Check each line of the entries. Copy the ones that contain the string "VCTRL".

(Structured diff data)

· · ·

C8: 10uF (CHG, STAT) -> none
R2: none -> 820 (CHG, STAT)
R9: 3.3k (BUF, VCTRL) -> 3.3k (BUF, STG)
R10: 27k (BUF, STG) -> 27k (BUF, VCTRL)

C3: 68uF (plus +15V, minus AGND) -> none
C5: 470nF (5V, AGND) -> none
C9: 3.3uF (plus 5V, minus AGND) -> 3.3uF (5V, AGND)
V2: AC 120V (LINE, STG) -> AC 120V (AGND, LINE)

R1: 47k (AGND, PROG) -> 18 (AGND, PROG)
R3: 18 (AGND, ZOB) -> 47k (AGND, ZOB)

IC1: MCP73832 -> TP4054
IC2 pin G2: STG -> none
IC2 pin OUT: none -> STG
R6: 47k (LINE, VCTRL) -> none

· · ·

RESPONSE AREA —
R9: 3.3k (BUF, VCTRL) -> 3.3k (BUF, STG)
R10: 27k (BUF, STG) -> 27k (BUF, VCTRL)
R6: 47k (LINE, VCTRL) -> none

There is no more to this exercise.